* TASK REQUIREMENTS *
Your copy of the data should match it exactly, leaving out only the pictures.

* EXTRACTED RECORDS *

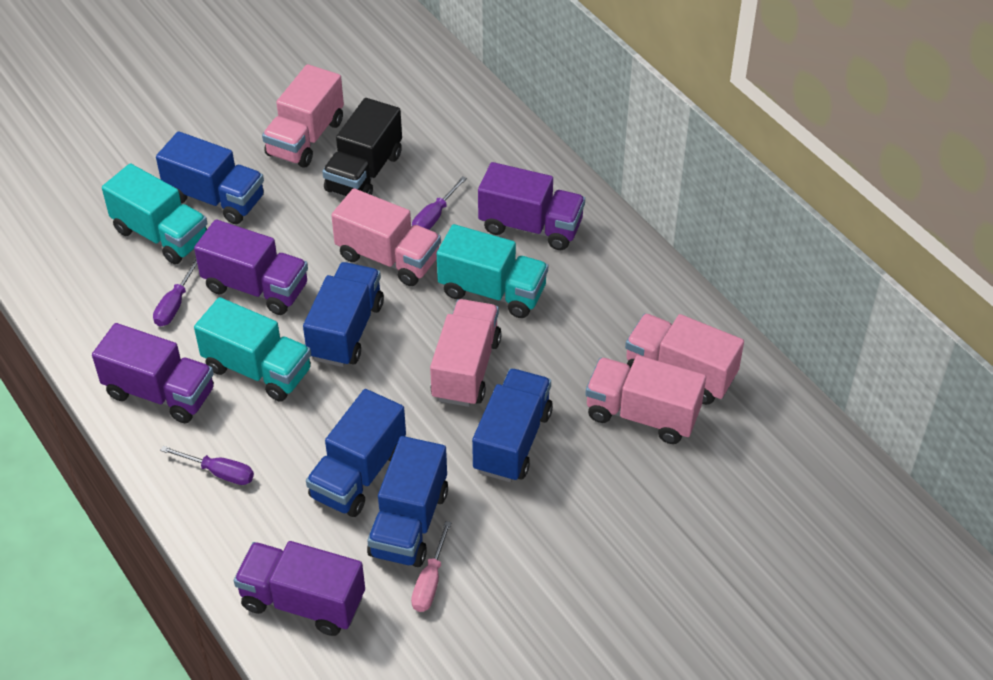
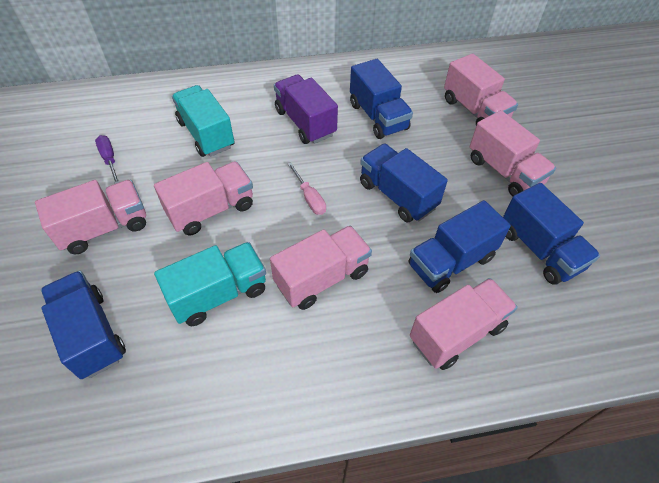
black truck: 1 -> 0
pink truck: 5 -> 6
purple screwdriver: 3 -> 1
purple truck: 4 -> 1
turquoise truck: 3 -> 2

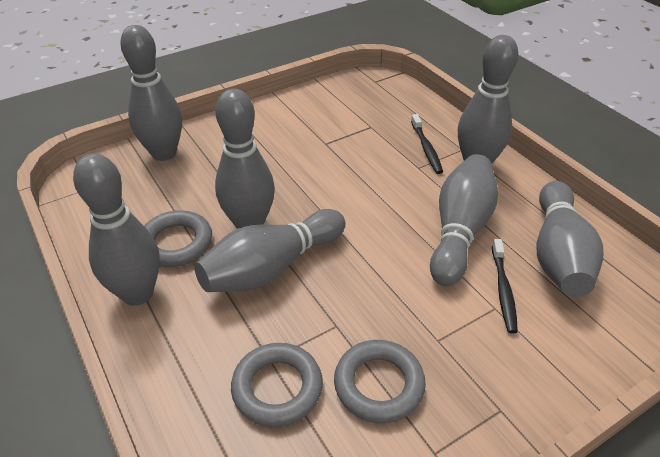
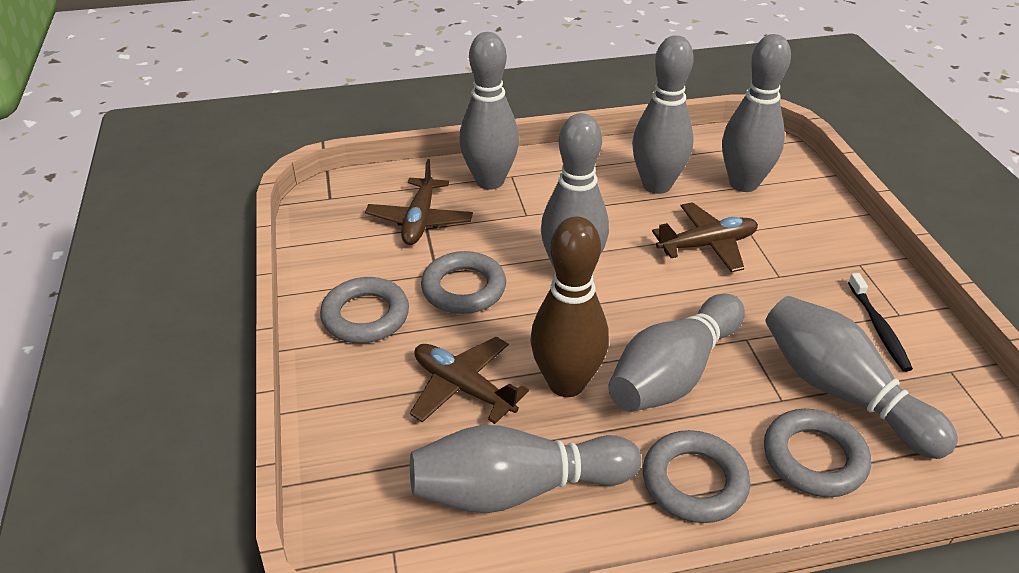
black toothbrush: 2 -> 1
brown bowling pin: 0 -> 1
brown plane: 0 -> 3
grey ring: 3 -> 4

* RESPONSE *
black truck: 1 -> 0
pink truck: 5 -> 6
purple screwdriver: 3 -> 1
purple truck: 4 -> 1
turquoise truck: 3 -> 2

black toothbrush: 2 -> 1
brown bowling pin: 0 -> 1
brown plane: 0 -> 3
grey ring: 3 -> 4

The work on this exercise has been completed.